<<<<

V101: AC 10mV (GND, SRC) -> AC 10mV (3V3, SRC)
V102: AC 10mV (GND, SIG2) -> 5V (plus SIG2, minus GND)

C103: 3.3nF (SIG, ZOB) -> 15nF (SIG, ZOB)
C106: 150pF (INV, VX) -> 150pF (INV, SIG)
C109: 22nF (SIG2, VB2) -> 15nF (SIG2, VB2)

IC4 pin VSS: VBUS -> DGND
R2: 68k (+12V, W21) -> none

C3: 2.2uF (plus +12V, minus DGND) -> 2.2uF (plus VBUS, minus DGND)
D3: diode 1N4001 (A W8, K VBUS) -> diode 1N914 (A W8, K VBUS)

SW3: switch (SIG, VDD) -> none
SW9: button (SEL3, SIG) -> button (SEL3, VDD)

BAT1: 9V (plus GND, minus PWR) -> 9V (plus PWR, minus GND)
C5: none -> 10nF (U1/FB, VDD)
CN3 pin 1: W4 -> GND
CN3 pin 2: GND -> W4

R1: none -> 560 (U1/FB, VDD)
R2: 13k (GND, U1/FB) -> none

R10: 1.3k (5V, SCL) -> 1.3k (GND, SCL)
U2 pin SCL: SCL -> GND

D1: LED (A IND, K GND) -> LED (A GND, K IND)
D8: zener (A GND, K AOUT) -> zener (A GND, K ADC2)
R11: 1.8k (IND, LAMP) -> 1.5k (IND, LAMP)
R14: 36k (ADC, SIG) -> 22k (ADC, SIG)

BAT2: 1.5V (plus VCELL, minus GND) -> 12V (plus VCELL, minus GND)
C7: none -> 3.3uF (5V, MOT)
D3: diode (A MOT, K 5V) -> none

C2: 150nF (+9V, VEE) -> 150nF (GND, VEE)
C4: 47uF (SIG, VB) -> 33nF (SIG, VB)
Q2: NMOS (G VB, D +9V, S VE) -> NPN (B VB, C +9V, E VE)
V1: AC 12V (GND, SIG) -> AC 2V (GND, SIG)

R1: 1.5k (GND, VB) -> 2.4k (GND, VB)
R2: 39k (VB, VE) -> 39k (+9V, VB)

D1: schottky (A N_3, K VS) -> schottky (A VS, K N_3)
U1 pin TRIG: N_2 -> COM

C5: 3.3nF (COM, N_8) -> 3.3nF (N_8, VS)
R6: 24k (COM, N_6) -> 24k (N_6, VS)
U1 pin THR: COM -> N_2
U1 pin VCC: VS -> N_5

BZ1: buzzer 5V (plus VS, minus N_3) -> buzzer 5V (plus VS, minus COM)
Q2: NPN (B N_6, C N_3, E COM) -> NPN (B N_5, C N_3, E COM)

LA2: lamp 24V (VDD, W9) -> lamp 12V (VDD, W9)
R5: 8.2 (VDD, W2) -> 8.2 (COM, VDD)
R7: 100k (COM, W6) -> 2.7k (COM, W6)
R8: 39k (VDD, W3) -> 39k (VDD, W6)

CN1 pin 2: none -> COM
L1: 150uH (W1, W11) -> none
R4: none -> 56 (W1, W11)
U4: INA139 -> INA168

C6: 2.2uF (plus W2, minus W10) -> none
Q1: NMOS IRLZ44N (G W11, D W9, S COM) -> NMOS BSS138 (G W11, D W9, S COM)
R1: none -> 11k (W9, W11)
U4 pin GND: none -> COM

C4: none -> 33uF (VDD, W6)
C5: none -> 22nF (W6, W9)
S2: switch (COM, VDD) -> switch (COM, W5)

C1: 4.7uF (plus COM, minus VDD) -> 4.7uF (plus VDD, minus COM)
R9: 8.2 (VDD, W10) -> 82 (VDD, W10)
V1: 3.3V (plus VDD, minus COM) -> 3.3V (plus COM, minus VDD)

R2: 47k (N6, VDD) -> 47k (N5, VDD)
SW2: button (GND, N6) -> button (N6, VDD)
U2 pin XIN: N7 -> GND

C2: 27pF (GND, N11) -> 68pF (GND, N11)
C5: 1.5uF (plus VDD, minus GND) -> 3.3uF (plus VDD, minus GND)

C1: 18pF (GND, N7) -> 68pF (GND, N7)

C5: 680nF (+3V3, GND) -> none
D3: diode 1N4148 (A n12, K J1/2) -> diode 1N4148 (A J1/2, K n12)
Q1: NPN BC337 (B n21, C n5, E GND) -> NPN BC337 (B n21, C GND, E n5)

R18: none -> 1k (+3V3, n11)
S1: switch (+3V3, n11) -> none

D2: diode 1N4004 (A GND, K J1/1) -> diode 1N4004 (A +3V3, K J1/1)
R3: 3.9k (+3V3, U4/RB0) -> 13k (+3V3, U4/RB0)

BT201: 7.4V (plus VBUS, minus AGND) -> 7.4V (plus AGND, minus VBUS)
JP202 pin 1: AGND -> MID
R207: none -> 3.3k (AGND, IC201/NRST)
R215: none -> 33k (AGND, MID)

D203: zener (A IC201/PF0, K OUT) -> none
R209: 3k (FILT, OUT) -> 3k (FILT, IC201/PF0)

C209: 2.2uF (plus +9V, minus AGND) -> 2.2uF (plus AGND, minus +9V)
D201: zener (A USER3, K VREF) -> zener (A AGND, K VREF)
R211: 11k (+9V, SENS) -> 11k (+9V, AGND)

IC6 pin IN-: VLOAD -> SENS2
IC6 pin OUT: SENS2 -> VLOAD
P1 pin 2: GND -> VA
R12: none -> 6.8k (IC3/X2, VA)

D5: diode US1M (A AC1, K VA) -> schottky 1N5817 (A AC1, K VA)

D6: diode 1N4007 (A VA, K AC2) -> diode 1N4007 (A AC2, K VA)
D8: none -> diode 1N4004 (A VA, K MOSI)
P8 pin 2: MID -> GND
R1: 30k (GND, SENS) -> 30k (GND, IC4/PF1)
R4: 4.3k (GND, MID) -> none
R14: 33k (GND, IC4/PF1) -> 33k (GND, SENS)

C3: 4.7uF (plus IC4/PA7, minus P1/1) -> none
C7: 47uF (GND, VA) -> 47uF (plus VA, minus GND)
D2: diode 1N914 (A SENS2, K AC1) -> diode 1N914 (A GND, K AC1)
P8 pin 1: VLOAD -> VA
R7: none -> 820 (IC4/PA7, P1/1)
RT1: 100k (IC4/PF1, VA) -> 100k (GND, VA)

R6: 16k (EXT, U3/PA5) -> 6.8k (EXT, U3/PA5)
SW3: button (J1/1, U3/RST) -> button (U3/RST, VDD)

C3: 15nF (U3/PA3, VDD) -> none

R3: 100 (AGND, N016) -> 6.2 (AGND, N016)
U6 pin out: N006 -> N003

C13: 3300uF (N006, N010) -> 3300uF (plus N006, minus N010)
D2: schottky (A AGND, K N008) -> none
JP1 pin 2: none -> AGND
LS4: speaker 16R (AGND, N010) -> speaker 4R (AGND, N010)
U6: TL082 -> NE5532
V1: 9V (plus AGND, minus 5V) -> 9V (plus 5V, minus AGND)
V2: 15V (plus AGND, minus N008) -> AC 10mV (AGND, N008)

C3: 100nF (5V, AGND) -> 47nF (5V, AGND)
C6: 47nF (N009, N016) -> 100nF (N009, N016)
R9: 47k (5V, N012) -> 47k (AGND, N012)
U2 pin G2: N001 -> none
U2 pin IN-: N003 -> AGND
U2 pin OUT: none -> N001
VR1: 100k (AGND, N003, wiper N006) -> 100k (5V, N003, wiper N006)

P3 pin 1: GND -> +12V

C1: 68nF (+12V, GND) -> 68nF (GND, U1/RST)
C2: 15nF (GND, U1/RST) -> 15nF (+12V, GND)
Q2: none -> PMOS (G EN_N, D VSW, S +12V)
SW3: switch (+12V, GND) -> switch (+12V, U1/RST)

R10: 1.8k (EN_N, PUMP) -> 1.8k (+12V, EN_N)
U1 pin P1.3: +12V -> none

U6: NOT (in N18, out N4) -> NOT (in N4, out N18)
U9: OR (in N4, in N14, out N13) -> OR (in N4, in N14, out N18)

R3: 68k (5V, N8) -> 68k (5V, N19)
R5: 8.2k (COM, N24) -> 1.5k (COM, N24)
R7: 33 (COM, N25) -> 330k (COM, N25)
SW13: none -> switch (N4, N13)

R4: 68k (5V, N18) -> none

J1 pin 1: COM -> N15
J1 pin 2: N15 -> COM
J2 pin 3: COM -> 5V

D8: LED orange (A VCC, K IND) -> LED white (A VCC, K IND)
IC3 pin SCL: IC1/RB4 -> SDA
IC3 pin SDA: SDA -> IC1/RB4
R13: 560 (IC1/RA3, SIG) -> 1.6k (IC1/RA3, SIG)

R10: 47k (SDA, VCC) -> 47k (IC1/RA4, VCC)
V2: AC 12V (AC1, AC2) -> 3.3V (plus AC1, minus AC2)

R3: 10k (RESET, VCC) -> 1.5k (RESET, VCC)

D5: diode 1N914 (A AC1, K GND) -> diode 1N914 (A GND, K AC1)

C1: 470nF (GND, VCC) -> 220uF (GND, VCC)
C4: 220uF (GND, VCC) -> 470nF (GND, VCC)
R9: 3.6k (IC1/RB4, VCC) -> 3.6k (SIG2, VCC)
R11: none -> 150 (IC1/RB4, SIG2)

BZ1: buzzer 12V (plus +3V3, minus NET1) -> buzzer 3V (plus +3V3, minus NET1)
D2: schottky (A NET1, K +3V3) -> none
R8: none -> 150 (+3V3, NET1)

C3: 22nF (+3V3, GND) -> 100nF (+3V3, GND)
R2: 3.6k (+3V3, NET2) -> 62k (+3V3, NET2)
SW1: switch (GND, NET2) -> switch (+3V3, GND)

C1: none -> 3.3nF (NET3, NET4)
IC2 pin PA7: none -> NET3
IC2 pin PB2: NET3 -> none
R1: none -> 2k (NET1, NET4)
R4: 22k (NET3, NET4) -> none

>>>>

WHAT IS REQUIRED ->
Taking the entries above, write out exactly each line from the one holding "R6: 24k (COM, N_6) -> 24k (N_6, VS)" to the one holding "R7: 100k (COM, W6) -> 2.7k (COM, W6)", both included, and stop there.

SOLVED EXERCISE ->
R6: 24k (COM, N_6) -> 24k (N_6, VS)
U1 pin THR: COM -> N_2
U1 pin VCC: VS -> N_5

BZ1: buzzer 5V (plus VS, minus N_3) -> buzzer 5V (plus VS, minus COM)
Q2: NPN (B N_6, C N_3, E COM) -> NPN (B N_5, C N_3, E COM)

LA2: lamp 24V (VDD, W9) -> lamp 12V (VDD, W9)
R5: 8.2 (VDD, W2) -> 8.2 (COM, VDD)
R7: 100k (COM, W6) -> 2.7k (COM, W6)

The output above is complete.